When you transcribe the entries, reproduce every character and exclude the images.

TASK MATERIAL below:

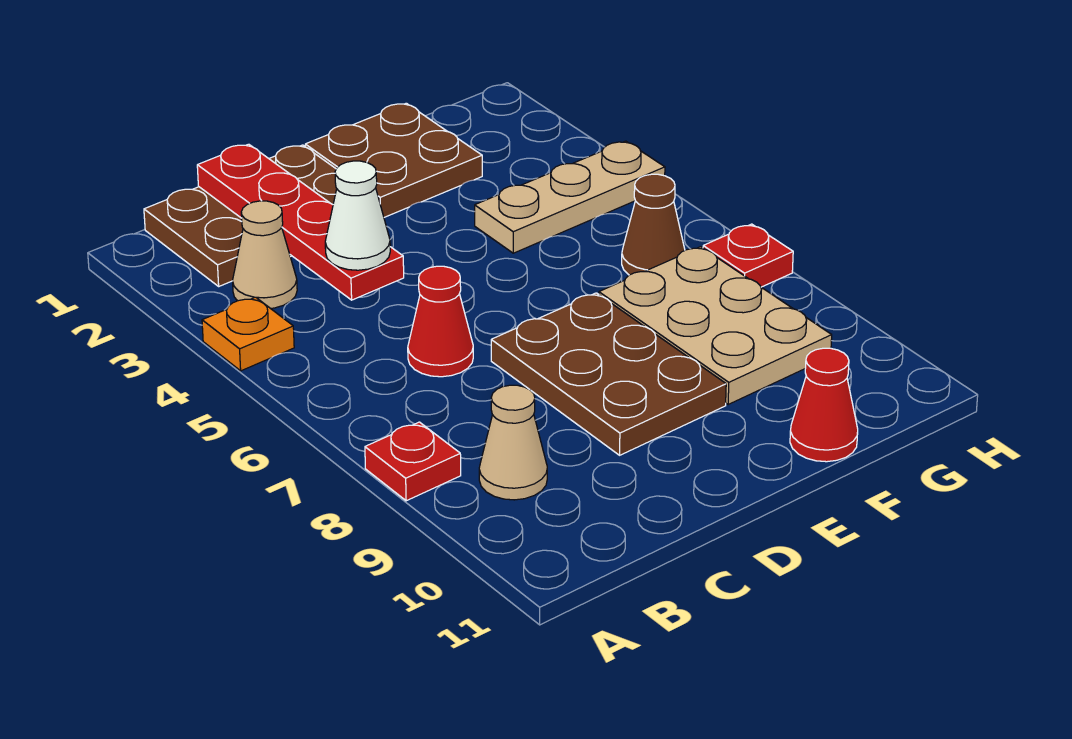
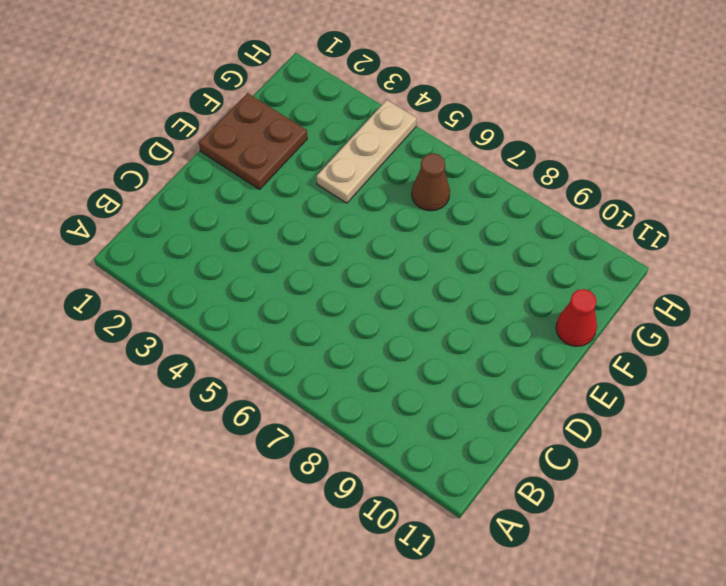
none -> orange plate A4 level 1
none -> red plate A8 level 1
none -> brown plate B1:D2 level 1

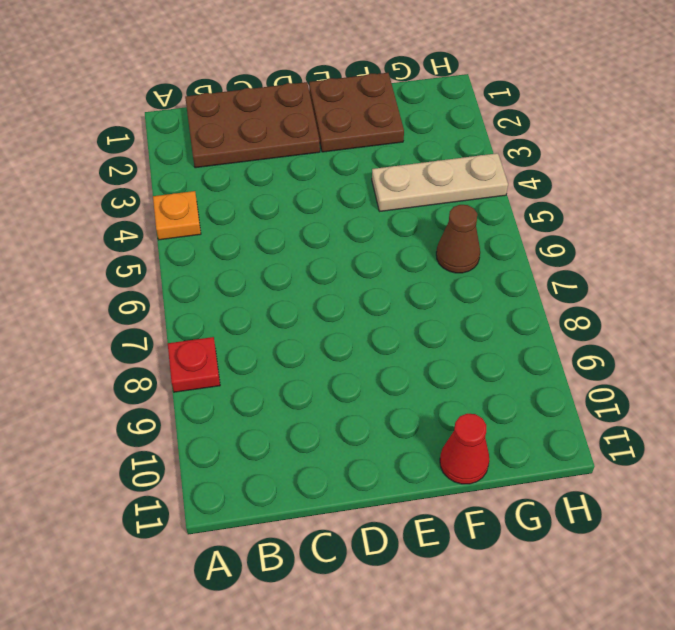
none -> tan cone B3 level 1
none -> tan cone B9 level 1
none -> red cone C6 level 1

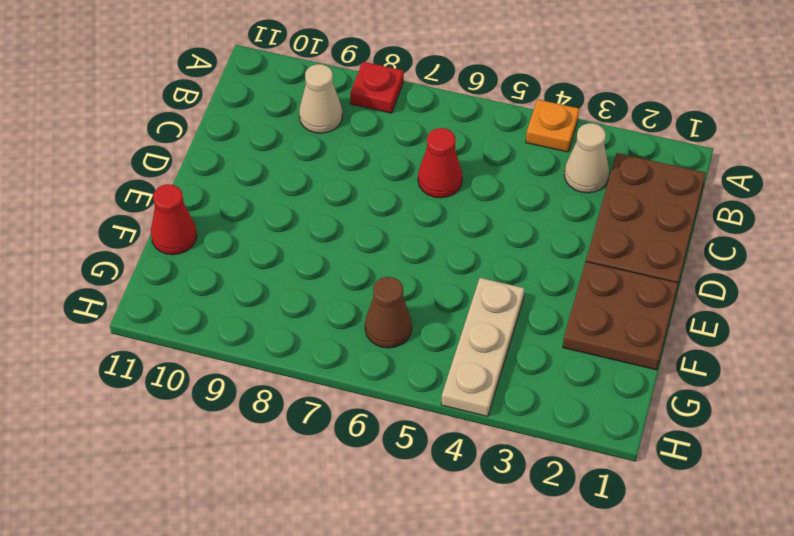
none -> brown plate D7:E9 level 1
none -> tan plate F7:G9 level 1
none -> red plate H7 level 1

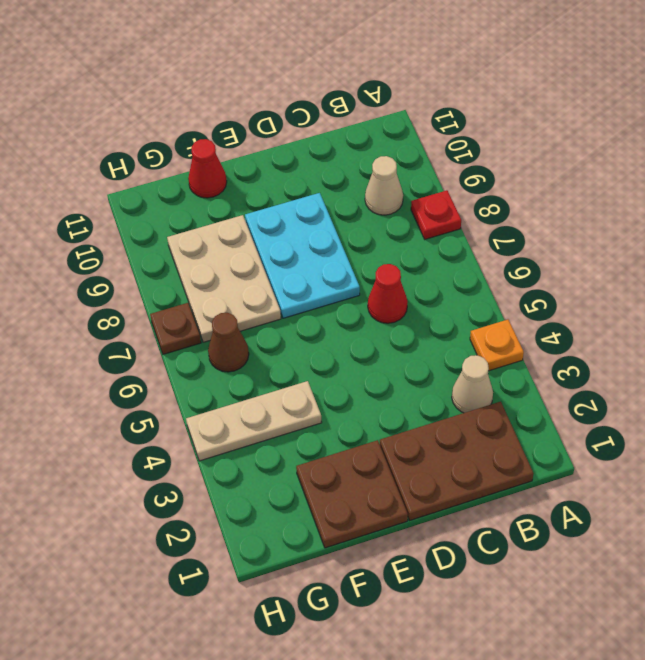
cyan plate D7:E9 level 1 -> brown plate D7:E9 level 1
brown plate H7 level 1 -> red plate H7 level 1
none -> red plate C1:C4 level 2
none -> white cone C4 level 3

End of TASK MATERIAL.

**TASK SOLUTION**
none -> orange plate A4 level 1
none -> red plate A8 level 1
none -> brown plate B1:D2 level 1

none -> tan cone B3 level 1
none -> tan cone B9 level 1
none -> red cone C6 level 1

none -> brown plate D7:E9 level 1
none -> tan plate F7:G9 level 1
none -> red plate H7 level 1

cyan plate D7:E9 level 1 -> brown plate D7:E9 level 1
brown plate H7 level 1 -> red plate H7 level 1
none -> red plate C1:C4 level 2
none -> white cone C4 level 3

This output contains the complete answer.